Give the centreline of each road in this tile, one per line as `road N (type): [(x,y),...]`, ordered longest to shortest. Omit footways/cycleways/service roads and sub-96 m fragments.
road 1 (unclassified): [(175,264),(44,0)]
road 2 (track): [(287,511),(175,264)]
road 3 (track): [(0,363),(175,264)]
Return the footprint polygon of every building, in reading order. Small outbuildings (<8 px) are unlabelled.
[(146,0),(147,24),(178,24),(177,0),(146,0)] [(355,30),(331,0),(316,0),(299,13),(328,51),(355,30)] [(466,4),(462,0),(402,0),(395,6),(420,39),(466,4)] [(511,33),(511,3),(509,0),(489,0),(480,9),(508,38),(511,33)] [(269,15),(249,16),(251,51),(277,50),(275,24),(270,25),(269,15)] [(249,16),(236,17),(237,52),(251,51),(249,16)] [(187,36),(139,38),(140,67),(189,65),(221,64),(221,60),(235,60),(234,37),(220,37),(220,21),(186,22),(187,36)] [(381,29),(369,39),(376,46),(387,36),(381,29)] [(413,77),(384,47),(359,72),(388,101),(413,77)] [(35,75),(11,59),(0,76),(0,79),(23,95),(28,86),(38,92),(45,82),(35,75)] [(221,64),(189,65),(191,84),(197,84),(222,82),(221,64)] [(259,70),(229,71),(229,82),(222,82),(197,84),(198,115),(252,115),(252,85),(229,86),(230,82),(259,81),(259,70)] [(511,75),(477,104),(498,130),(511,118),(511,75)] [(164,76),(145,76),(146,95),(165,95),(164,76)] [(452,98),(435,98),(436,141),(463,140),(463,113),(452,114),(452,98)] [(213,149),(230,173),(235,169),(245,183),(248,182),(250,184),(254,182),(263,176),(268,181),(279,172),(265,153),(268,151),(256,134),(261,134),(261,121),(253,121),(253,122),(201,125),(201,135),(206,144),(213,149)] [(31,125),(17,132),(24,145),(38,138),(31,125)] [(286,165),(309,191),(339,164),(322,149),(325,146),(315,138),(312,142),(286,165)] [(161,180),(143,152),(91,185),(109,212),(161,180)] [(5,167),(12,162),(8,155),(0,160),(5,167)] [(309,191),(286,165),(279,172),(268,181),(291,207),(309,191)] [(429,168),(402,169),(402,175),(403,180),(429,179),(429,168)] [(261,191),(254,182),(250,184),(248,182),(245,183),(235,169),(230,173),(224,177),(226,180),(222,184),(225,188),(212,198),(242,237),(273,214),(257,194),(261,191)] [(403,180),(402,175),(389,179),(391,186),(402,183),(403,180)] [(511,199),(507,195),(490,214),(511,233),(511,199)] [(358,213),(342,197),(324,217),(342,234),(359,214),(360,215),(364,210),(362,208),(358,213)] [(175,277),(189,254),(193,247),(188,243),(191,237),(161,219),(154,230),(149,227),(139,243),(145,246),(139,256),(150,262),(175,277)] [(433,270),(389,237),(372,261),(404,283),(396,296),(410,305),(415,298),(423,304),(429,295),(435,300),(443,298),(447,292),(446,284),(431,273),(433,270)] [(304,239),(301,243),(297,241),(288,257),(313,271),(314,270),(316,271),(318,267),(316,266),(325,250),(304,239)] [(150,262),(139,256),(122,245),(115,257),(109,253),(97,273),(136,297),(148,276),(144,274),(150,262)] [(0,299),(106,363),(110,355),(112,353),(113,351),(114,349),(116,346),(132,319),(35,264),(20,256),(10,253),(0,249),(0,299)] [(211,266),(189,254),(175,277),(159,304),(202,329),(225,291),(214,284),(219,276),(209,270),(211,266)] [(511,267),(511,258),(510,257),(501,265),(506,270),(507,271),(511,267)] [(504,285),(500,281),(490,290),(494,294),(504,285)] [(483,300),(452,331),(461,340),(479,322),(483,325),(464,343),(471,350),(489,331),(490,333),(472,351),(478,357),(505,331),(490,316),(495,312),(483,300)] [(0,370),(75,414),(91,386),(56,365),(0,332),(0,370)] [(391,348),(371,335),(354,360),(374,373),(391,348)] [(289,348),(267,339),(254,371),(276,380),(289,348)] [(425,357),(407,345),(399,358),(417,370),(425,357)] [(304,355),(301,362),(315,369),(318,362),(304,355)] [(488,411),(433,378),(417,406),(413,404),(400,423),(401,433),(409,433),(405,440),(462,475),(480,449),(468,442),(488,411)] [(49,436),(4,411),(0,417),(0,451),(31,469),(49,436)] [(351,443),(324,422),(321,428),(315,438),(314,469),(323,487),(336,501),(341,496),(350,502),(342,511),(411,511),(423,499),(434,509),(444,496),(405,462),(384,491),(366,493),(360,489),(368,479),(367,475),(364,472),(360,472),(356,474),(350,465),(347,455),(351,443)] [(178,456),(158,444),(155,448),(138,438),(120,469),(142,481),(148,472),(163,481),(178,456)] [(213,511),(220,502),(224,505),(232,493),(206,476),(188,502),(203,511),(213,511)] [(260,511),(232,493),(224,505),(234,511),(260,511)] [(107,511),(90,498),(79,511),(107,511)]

====================

* Task prompt
Filter the material and copy out every line that contains the word "track".

* Full solution
road 2 (track): [(287,511),(175,264)]
road 3 (track): [(0,363),(175,264)]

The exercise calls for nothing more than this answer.